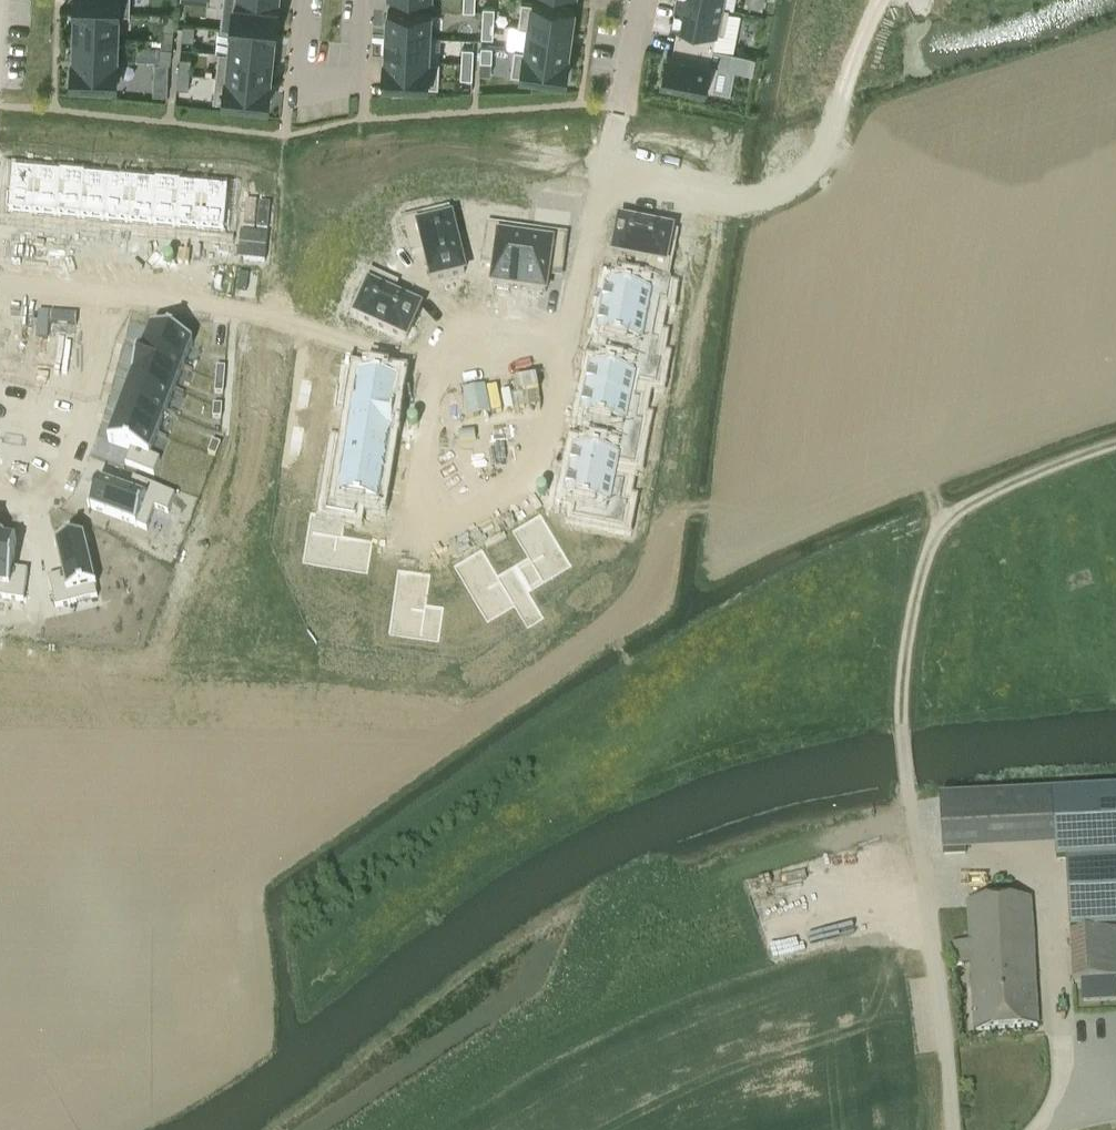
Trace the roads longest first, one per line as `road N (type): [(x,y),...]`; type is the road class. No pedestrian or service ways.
road 1 (track): [(950,1129),(902,726),(921,558),(986,497),(1115,451)]
road 2 (residential): [(561,329),(532,487),(429,540),(407,540),(422,367)]
road 3 (residential): [(592,211),(695,217),(808,162),(821,141),(862,0)]
road 4 (residential): [(422,367),(255,313),(118,295)]
road 5 (residential): [(0,500),(23,506),(65,495),(118,295)]
road 6 (residential): [(306,0),(299,81),(360,78),(363,0)]
road 7 (residential): [(641,0),(592,211)]
road 8 (residential): [(561,329),(438,327),(422,367)]
road 9 (residential): [(592,211),(561,329)]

--------

WHAT THE EXERCISE ASKS: After removing the pictures, restate the whole listing above word for word.

TASK RESPONSE:
Trace the roads longest first, one per line as `road N (type): [(x,y),...]`; type is the road class. No pedestrian or service ways.
road 1 (track): [(950,1129),(902,726),(921,558),(986,497),(1115,451)]
road 2 (residential): [(561,329),(532,487),(429,540),(407,540),(422,367)]
road 3 (residential): [(592,211),(695,217),(808,162),(821,141),(862,0)]
road 4 (residential): [(422,367),(255,313),(118,295)]
road 5 (residential): [(0,500),(23,506),(65,495),(118,295)]
road 6 (residential): [(306,0),(299,81),(360,78),(363,0)]
road 7 (residential): [(641,0),(592,211)]
road 8 (residential): [(561,329),(438,327),(422,367)]
road 9 (residential): [(592,211),(561,329)]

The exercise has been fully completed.